(Items from a data source)

────────────────────────────────────────

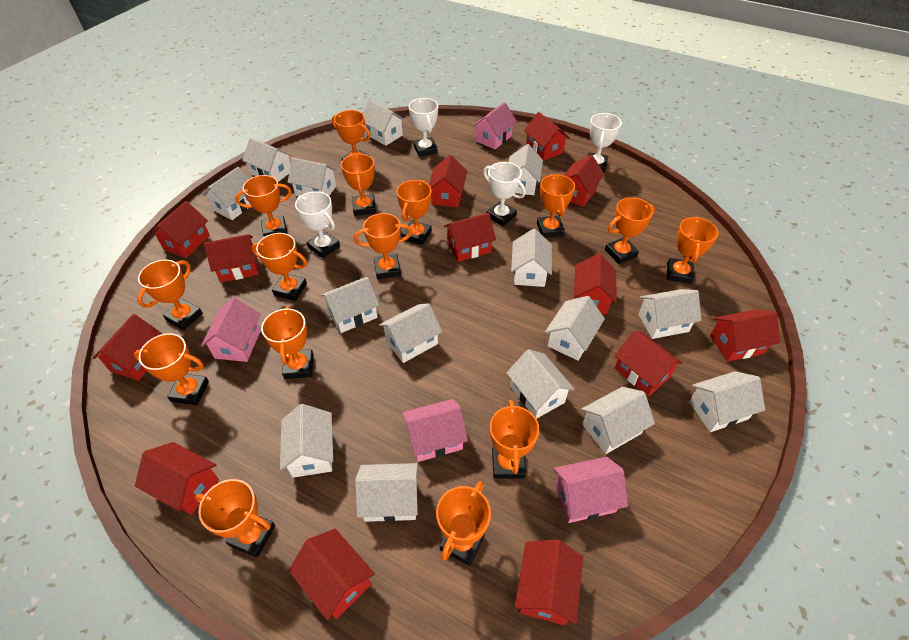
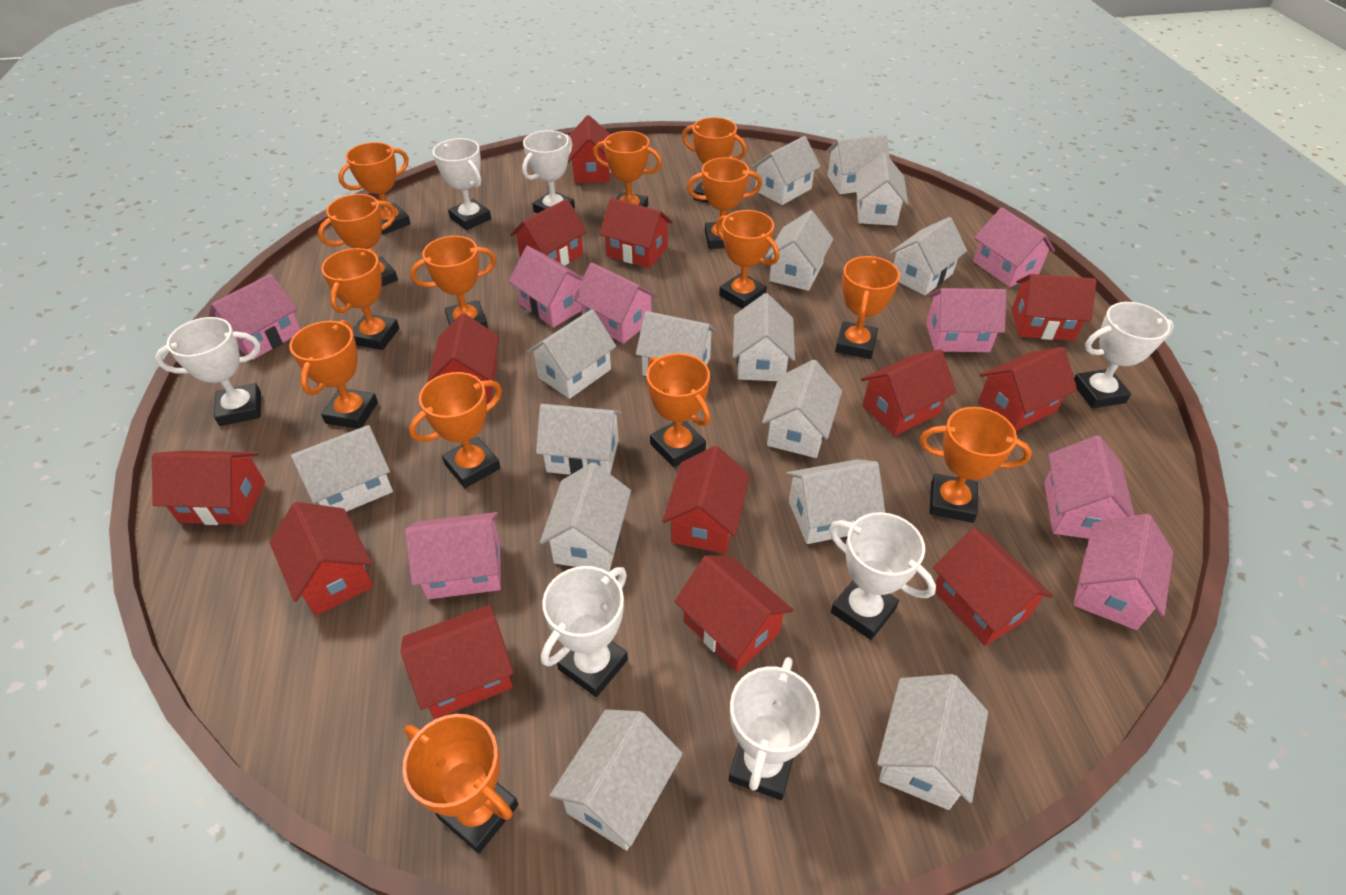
orange trophy: 15 -> 14
pink house: 4 -> 8
white trophy: 4 -> 7

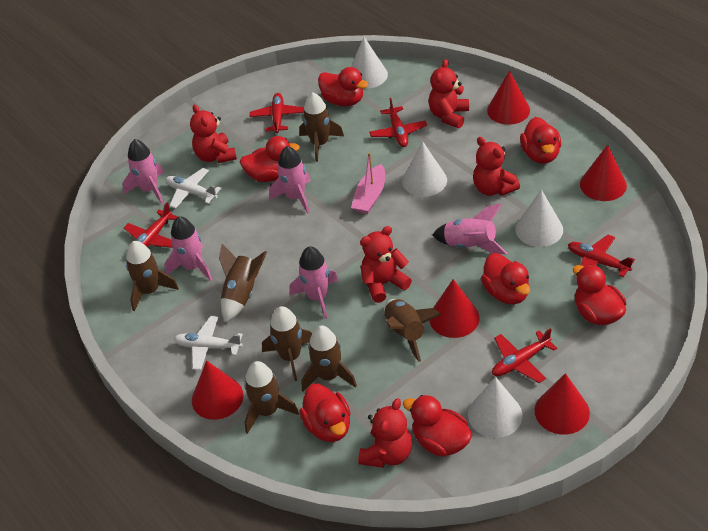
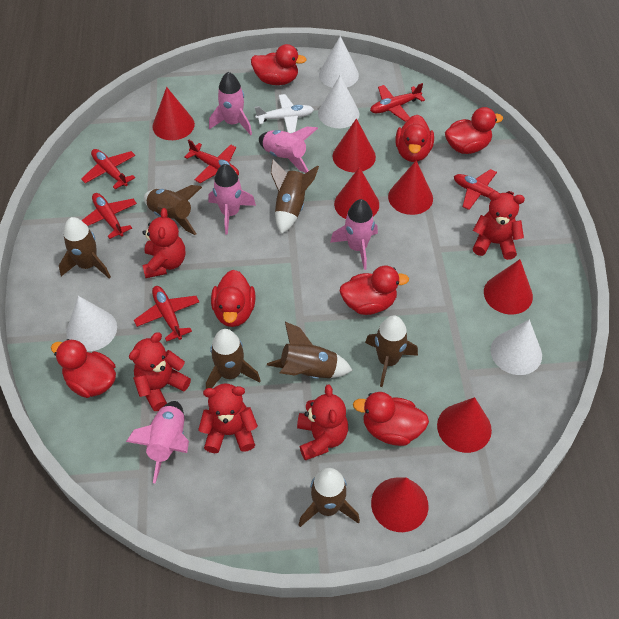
pink boat: 1 -> 0
red cone: 5 -> 7
red plane: 5 -> 6
white plane: 2 -> 1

────────────────────────────────────────

- _Exercise_
Starting at the line that holds "white trophy: 4 -> 7", print each line through the last one of the entries above, exactly and with both ends included; no pictures.

- _Answer for the task_
white trophy: 4 -> 7

pink boat: 1 -> 0
red cone: 5 -> 7
red plane: 5 -> 6
white plane: 2 -> 1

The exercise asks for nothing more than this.